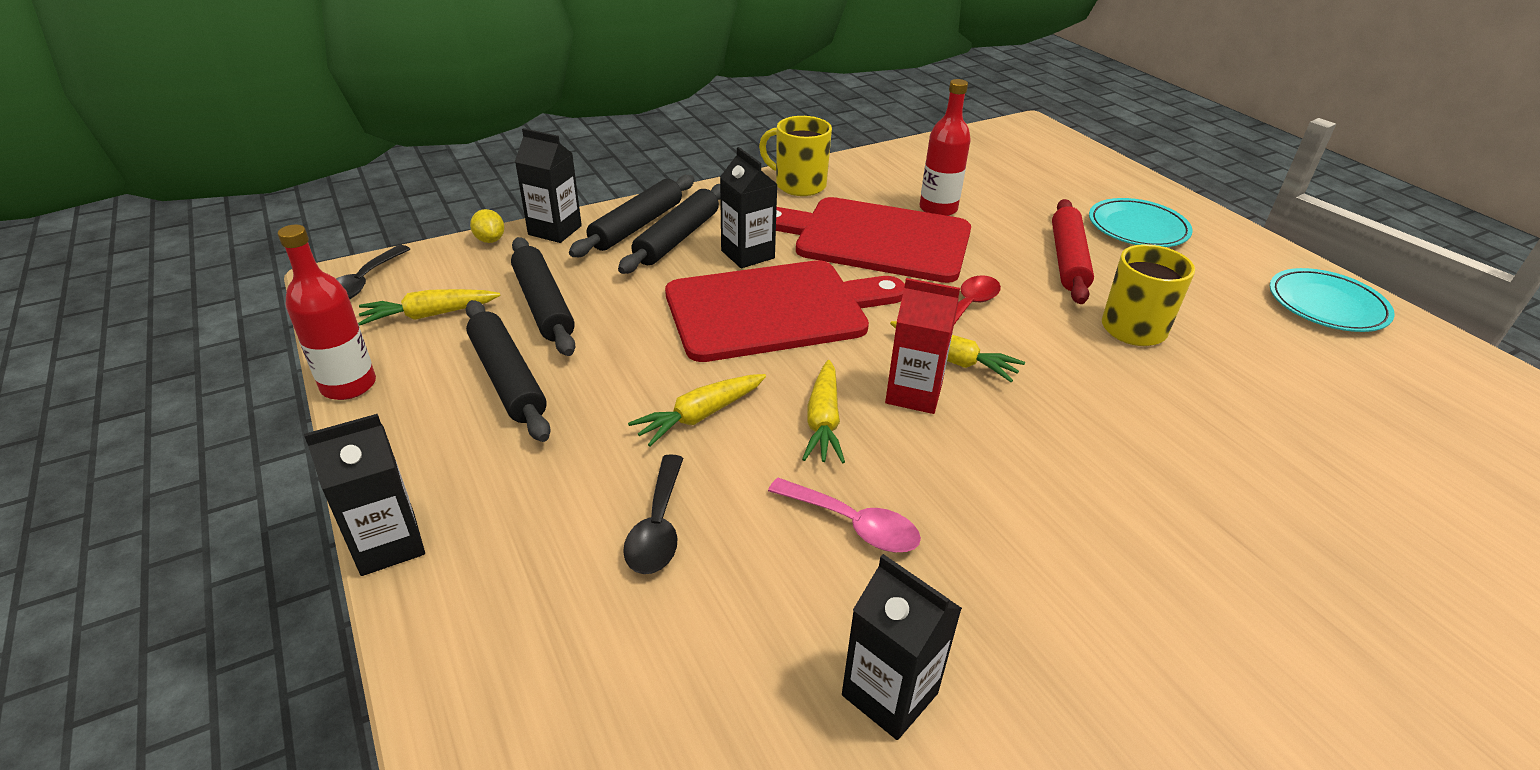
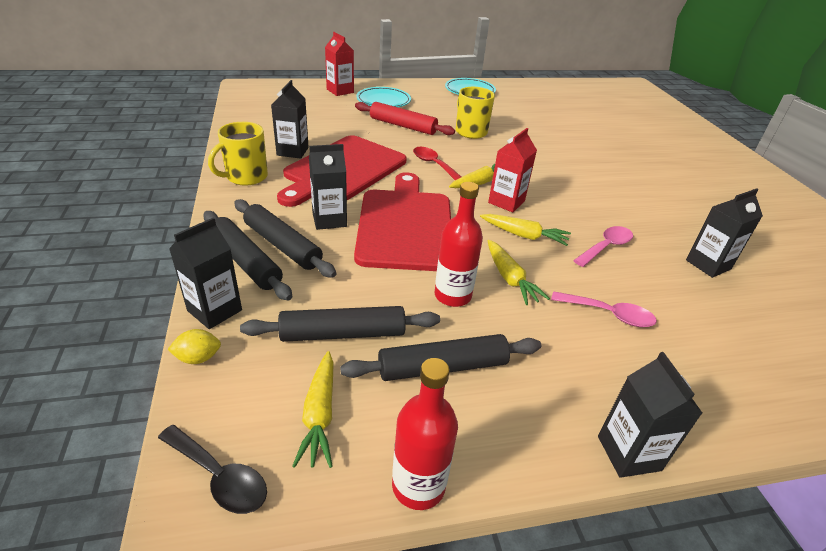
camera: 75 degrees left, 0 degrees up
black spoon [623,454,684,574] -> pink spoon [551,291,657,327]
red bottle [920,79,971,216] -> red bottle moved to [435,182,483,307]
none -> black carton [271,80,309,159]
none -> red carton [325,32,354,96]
++++++++++++++++++++
§ **Your task**
Please quote nothing but the lines from the line with "black spoon [623,454,684,574]" through the end of the data above, exactly as written, ends included.

§ **Written answer**
black spoon [623,454,684,574] -> pink spoon [551,291,657,327]
red bottle [920,79,971,216] -> red bottle moved to [435,182,483,307]
none -> black carton [271,80,309,159]
none -> red carton [325,32,354,96]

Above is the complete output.